Assigned task :: Please output the records below in full, exactly as given, but without the images.

Dataset entries ::

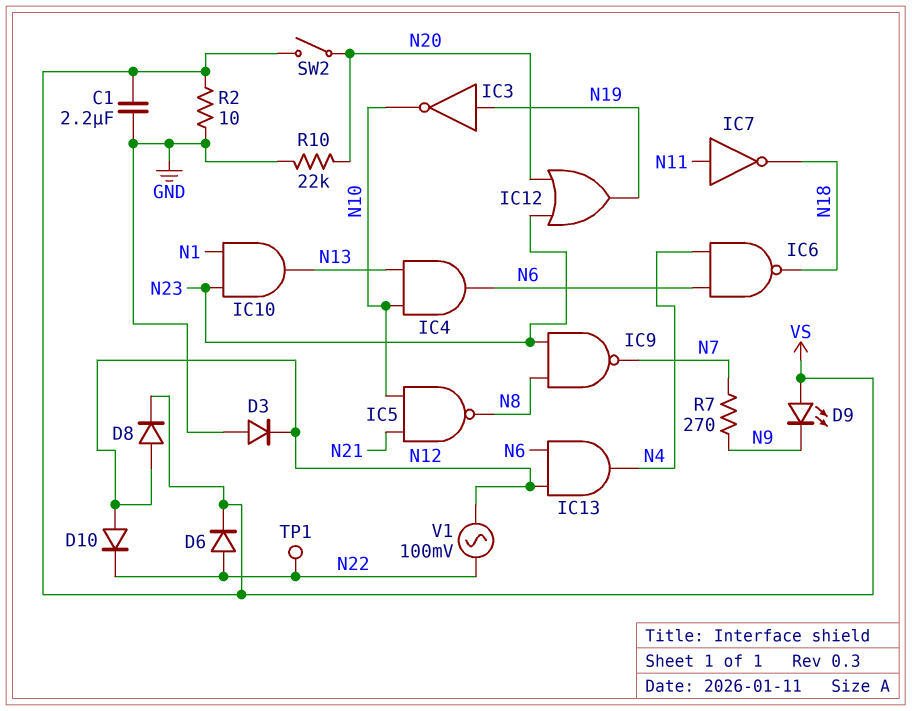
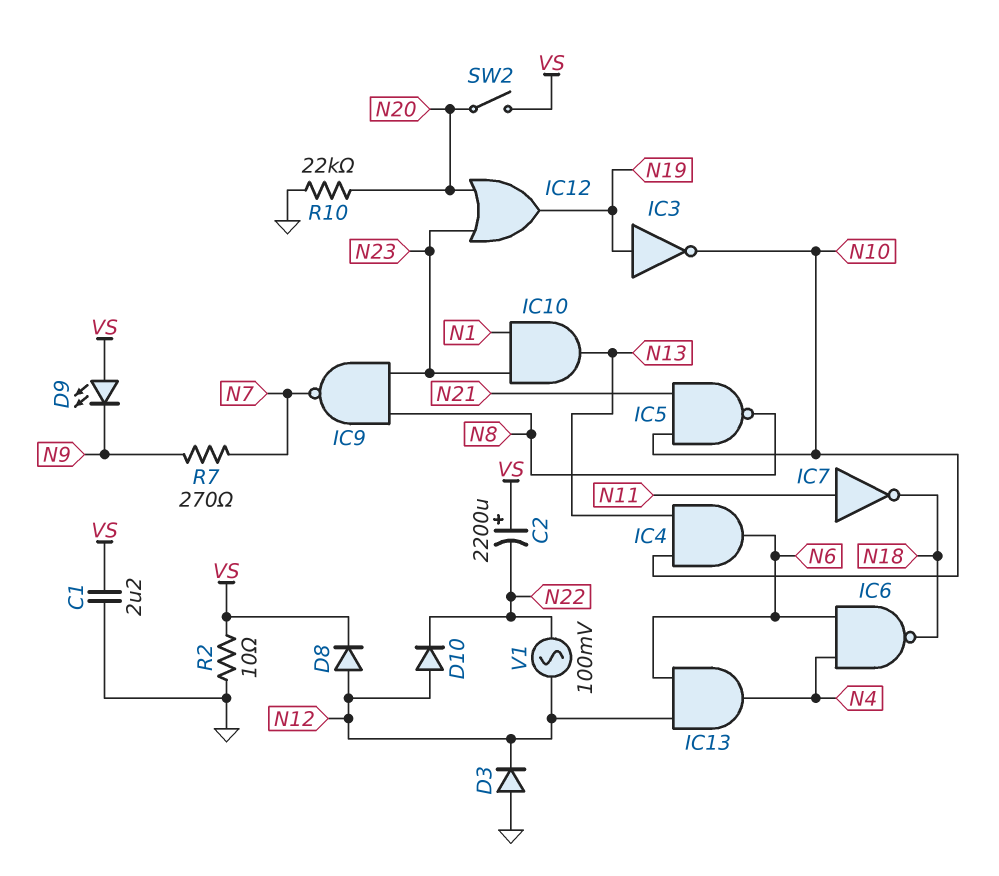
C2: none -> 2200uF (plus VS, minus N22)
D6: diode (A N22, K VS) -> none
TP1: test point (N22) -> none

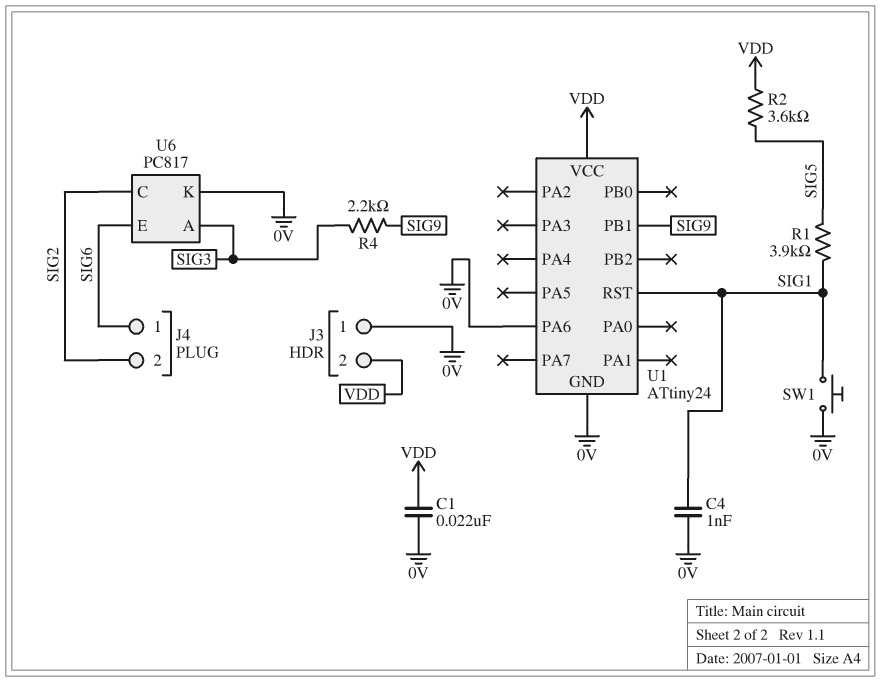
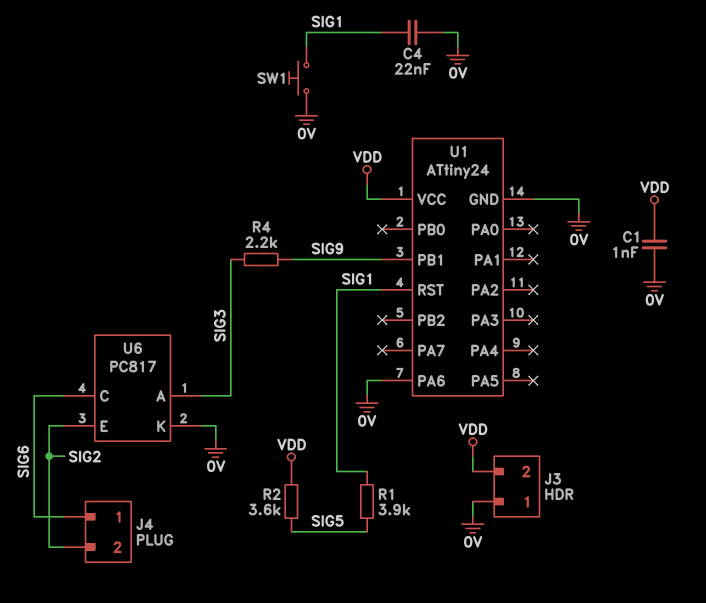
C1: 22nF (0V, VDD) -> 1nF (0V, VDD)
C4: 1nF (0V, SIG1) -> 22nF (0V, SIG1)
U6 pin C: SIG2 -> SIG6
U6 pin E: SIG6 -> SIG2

Answer for the task ::
C2: none -> 2200uF (plus VS, minus N22)
D6: diode (A N22, K VS) -> none
TP1: test point (N22) -> none

C1: 22nF (0V, VDD) -> 1nF (0V, VDD)
C4: 1nF (0V, SIG1) -> 22nF (0V, SIG1)
U6 pin C: SIG2 -> SIG6
U6 pin E: SIG6 -> SIG2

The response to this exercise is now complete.